## What is needed
Report every line of the data where the string "plate" appears.

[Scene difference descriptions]
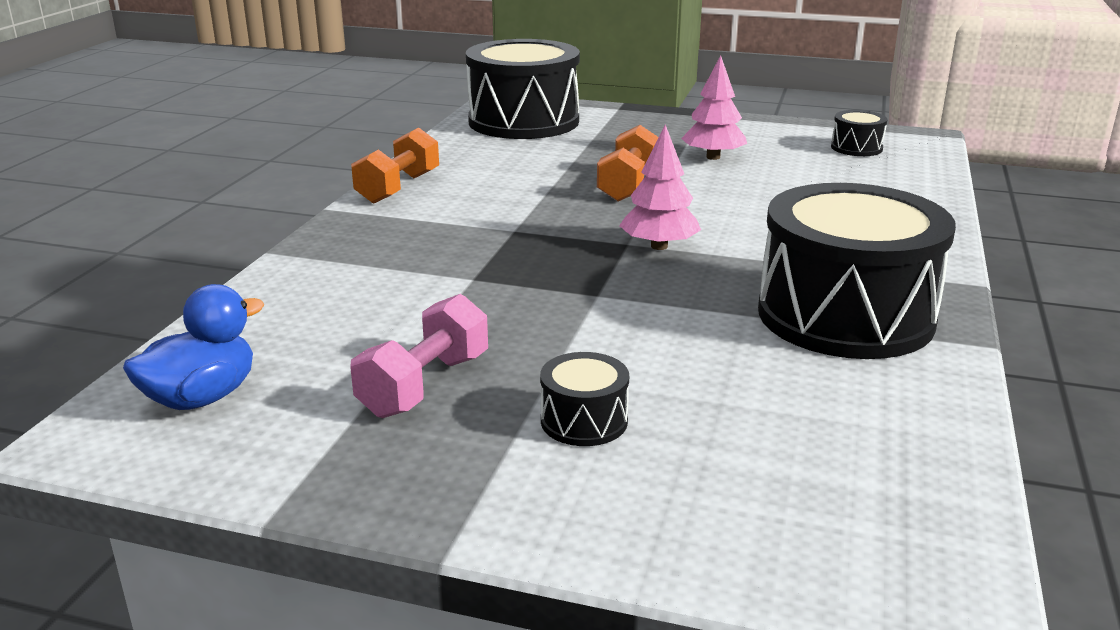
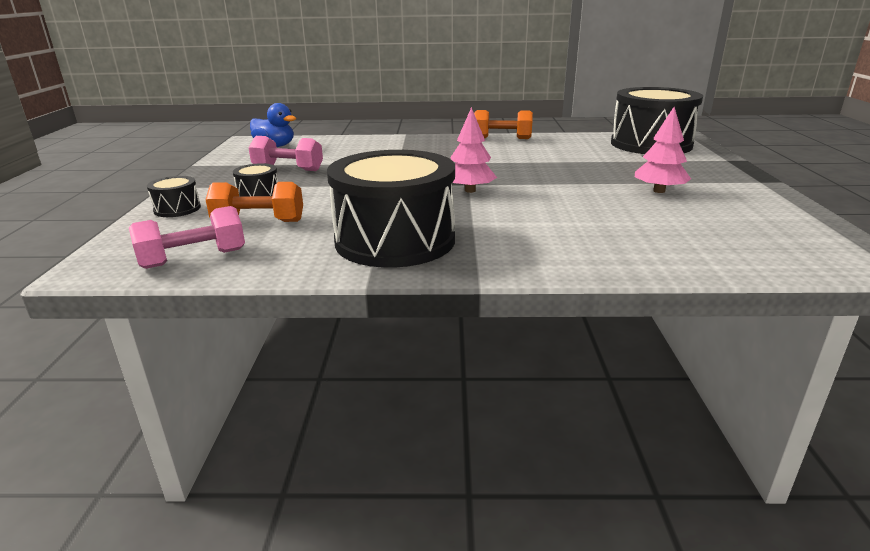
camera: 75 degrees right, 0 degrees up
orange dumbbell [597,125,658,201] -> orange dumbbell moved to [206,182,303,222]
black drum [831,110,888,156] -> black drum moved to [147,176,201,217]
none -> pink dumbbell [129,206,245,269]

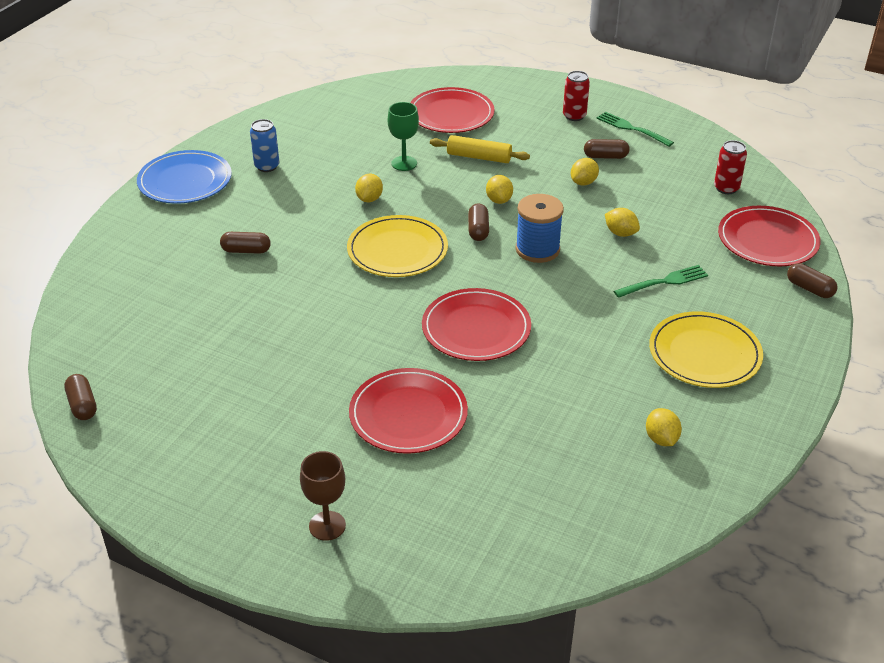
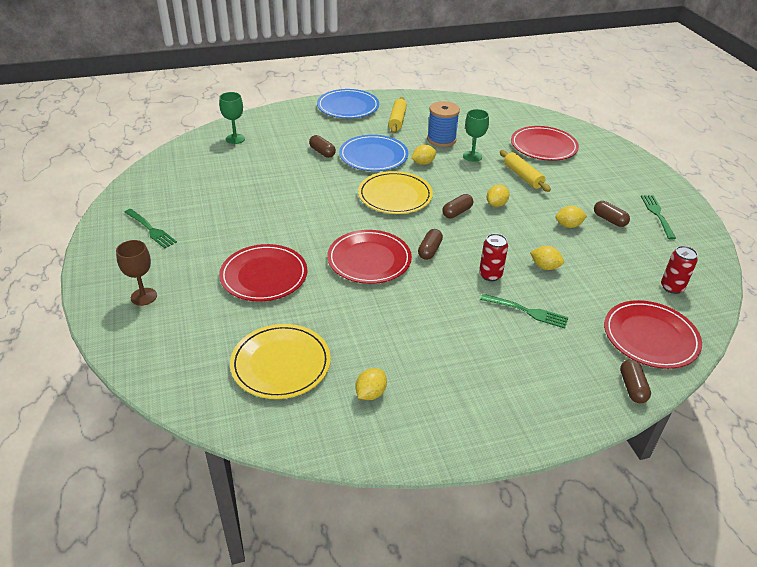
camera: 45 degrees right, 0 degrees up
brown capsule [64,374,97,420] -> brown capsule moved to [418,229,443,260]
blue can [250,119,279,172] -> yellow rolling pin [388,97,407,133]
blue spool [515,194,564,263] -> blue spool moved to [427,101,460,147]
red can [563,71,590,121] -> red can moved to [479,233,508,281]
yellow lemon [605,208,640,237] -> yellow lemon turned 60 degrees counterclockwise [530,246,564,270]
yellow plate [649,311,763,388] -> yellow plate moved to [230,324,331,399]
none -> green fork [124,209,177,248]
none -> green goblet [219,92,245,144]
none -> blue plate [339,135,408,171]

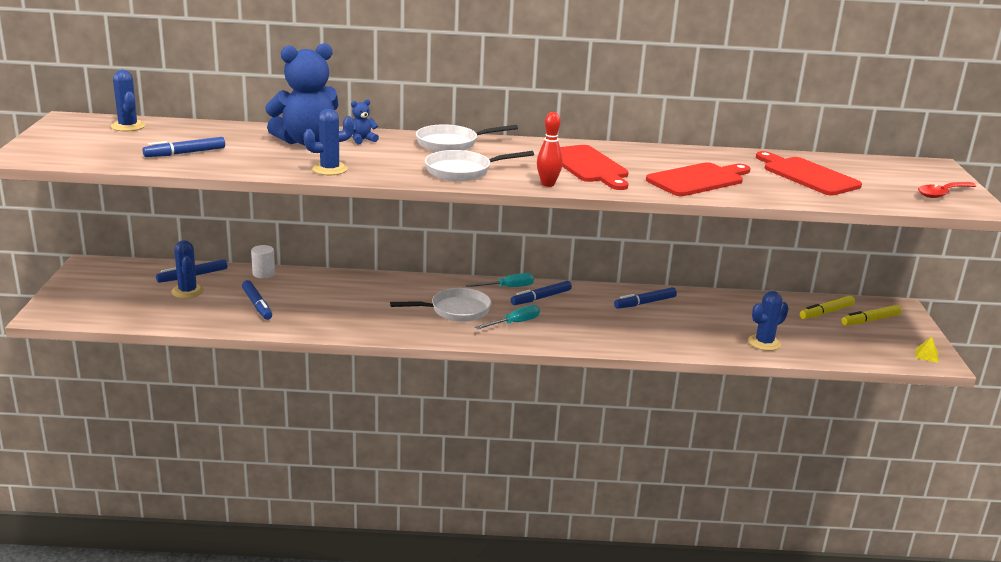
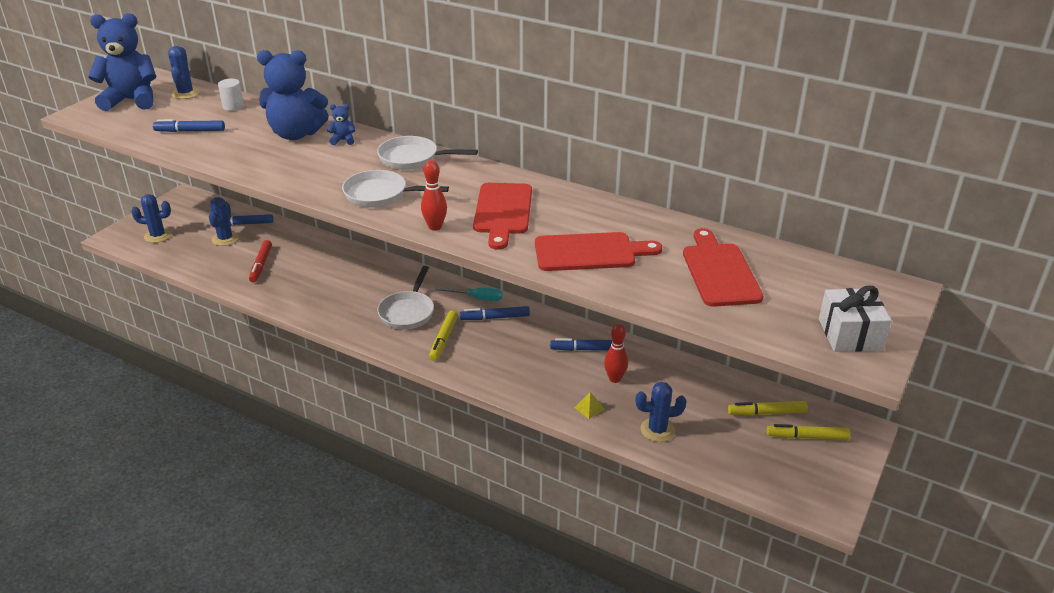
camera: 30 degrees right, 10 degrees up
blue marker [242,280,272,320] -> red marker [249,240,272,283]
white cylinder [251,245,275,278] -> white cylinder moved to [218,79,244,111]
blue cactus [304,109,354,175] -> blue cactus moved to [131,194,172,243]
white pan [390,288,491,322] -> white pan turned 90 degrees clockwise [377,266,434,330]
turquoise screwdriver [475,305,540,329] -> yellow marker [429,311,458,361]
yellow pyramid [915,337,938,363] -> yellow pyramid moved to [574,392,605,419]
red spoon [918,182,976,198] -> white gift [819,286,891,352]
none -> blue teddy bear [88,13,157,111]
none -> red bowling pin [604,324,628,383]

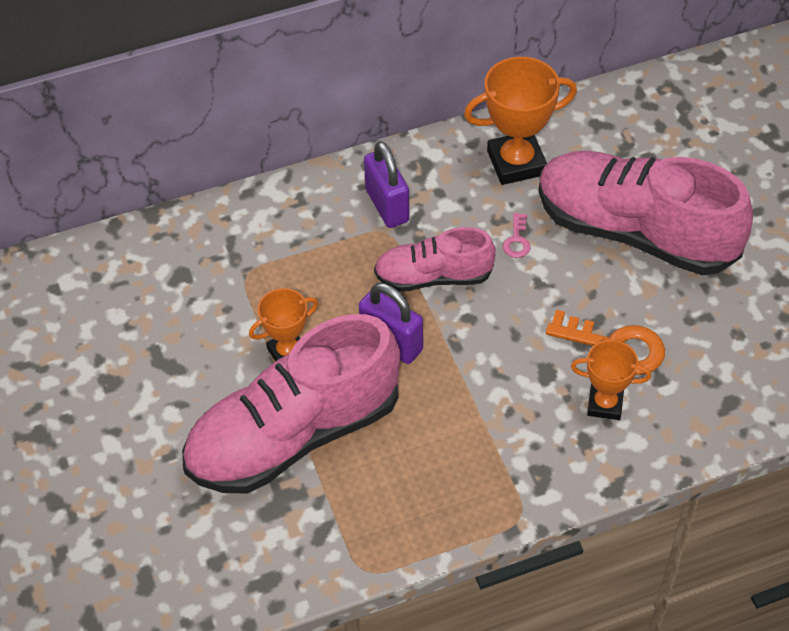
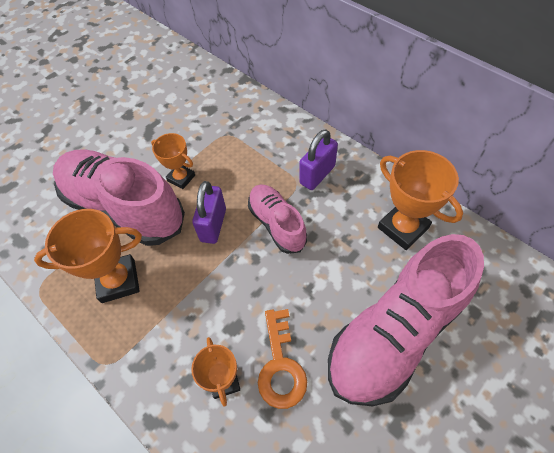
camera: 65 degrees right, 5 degrees up
pink key [503,213,531,258] -> none
pink shoe [538,151,753,275] -> pink shoe turned 135 degrees counterclockwise [328,234,484,406]
none -> orange trophy [34,209,142,303]

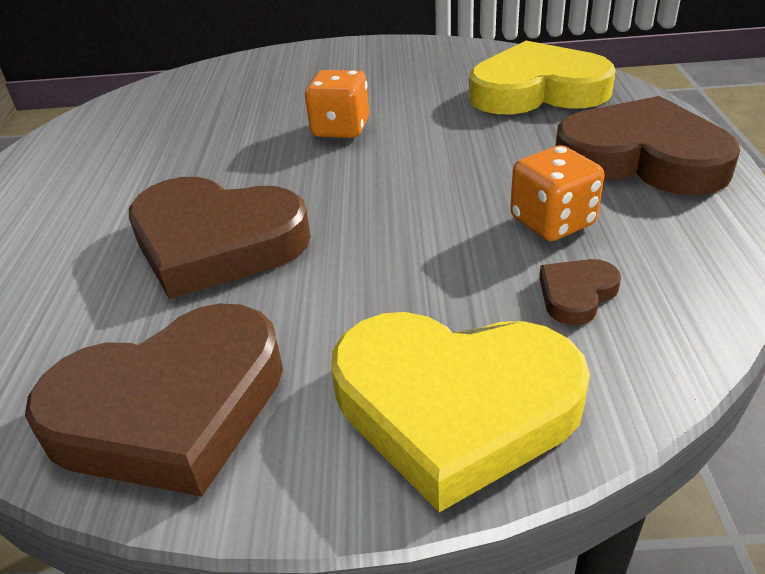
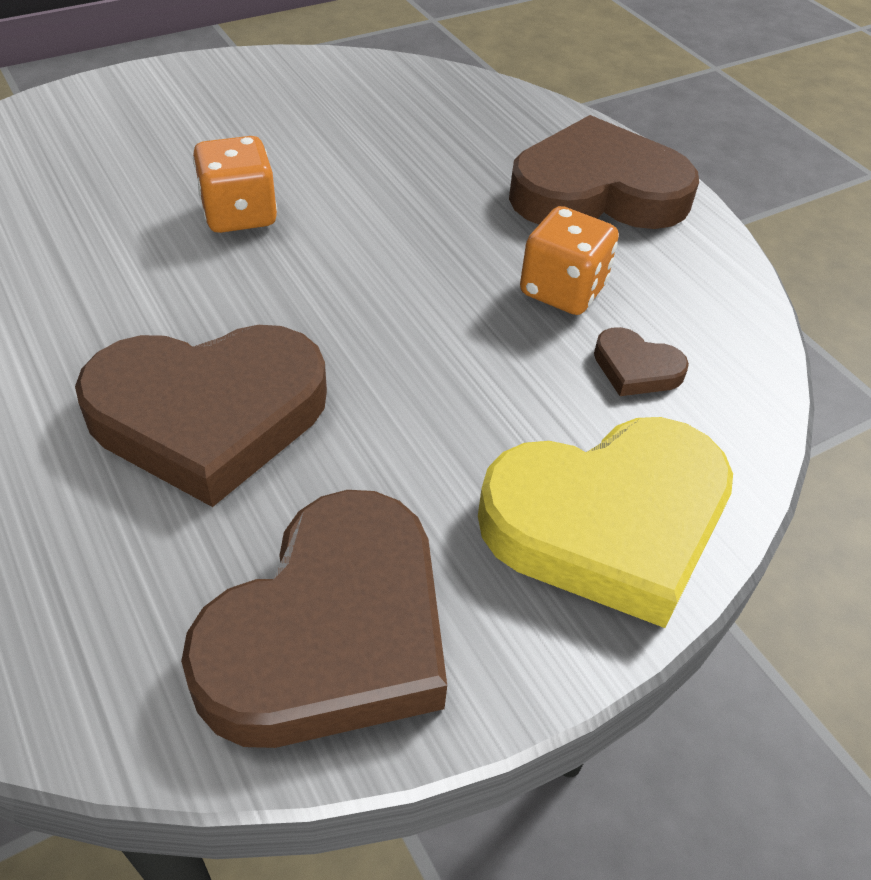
camera: 35 degrees left, 10 degrees up
yellow heart [469,41,616,114] -> none
brown heart [539,259,621,325] -> brown heart turned 75 degrees counterclockwise [594,327,689,396]

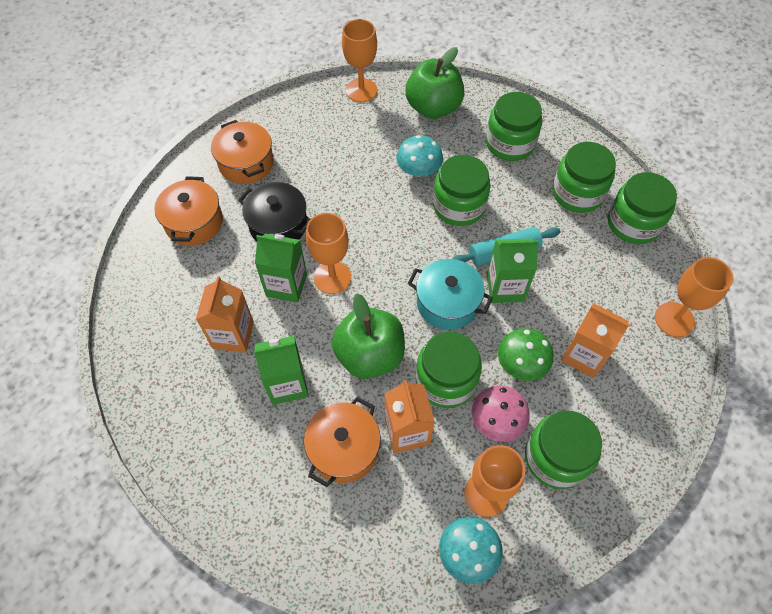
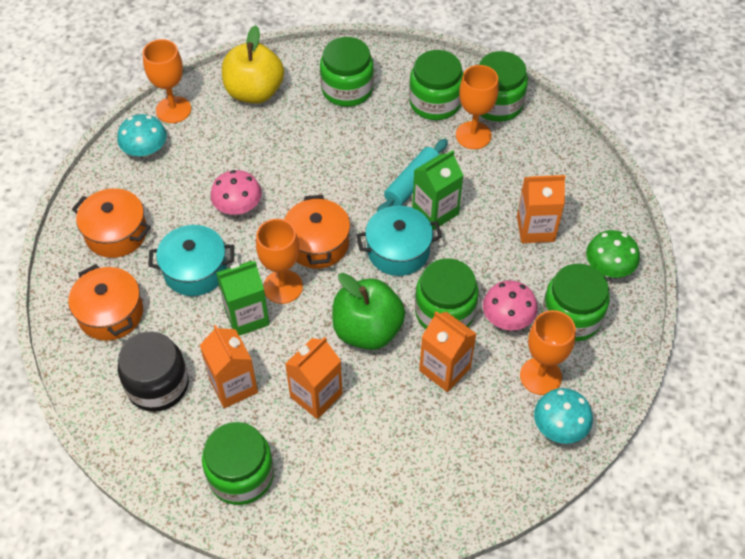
camera: 35 degrees left, 5 degrees down
black pot [238,182,310,241] -> turquoise pot [148,225,234,296]
green carton [254,336,308,405] -> orange carton [285,337,342,419]
orange pot [304,397,381,487] -> orange pot moved to [284,195,350,269]
turquoise mushroom [396,135,443,177] -> turquoise mushroom moved to [117,114,167,157]
green apple [405,47,464,119] -> yellow apple [222,25,284,104]
green jar [433,155,491,226] -> green jar moved to [202,422,274,505]
green mushroom [498,328,553,381] -> green mushroom moved to [586,230,640,278]
orange goblet [655,257,734,337] -> orange goblet moved to [456,65,499,149]
none -> black jar [118,331,189,412]
none -> pink mushroom [210,170,262,215]

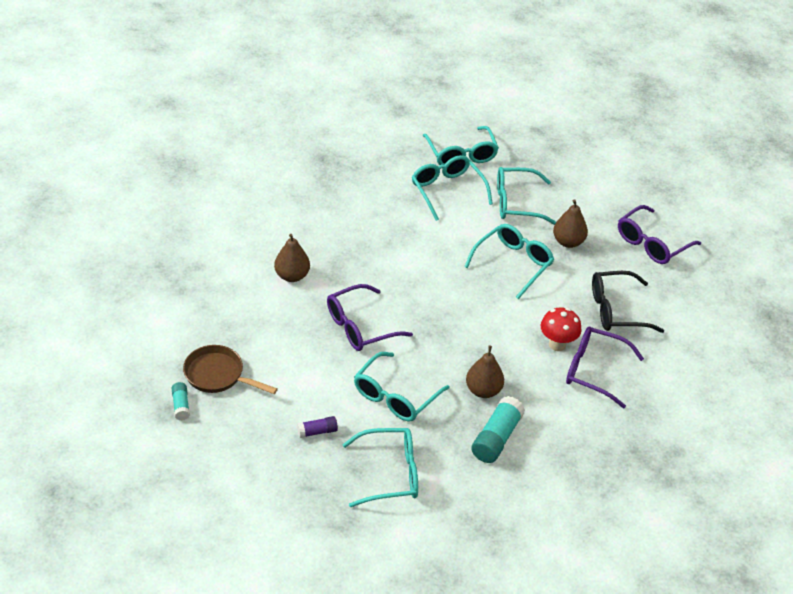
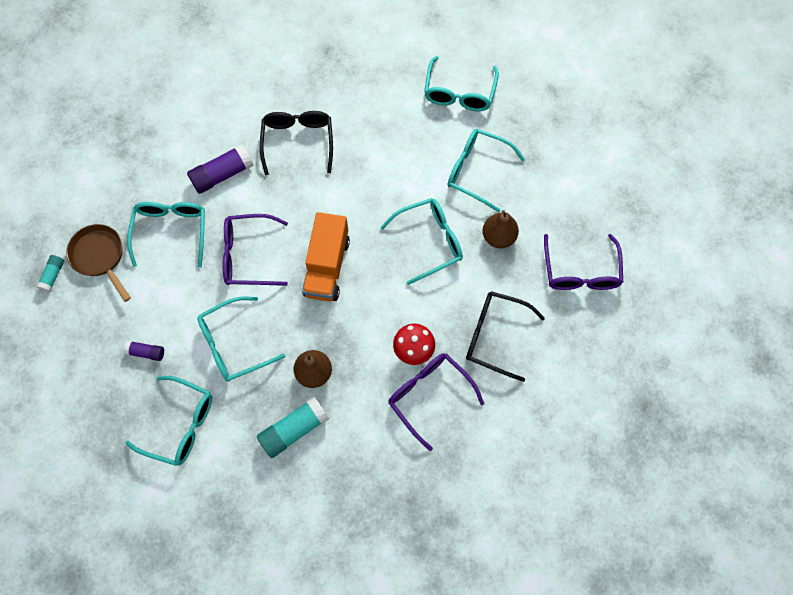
camera: 30 degrees right, 25 degrees up
brown pear [274,234,310,282] -> purple glue stick [187,144,253,194]
turquoise glasses [412,155,493,221] -> turquoise glasses moved to [127,202,205,268]
purple glasses [618,205,701,264] -> purple glasses turned 75 degrees counterclockwise [544,234,623,290]
none -> black glasses [260,111,333,175]
none -> orange truck [302,212,350,302]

## Task solution
yellow plate [649,311,763,388] -> yellow plate moved to [230,324,331,399]
none -> blue plate [339,135,408,171]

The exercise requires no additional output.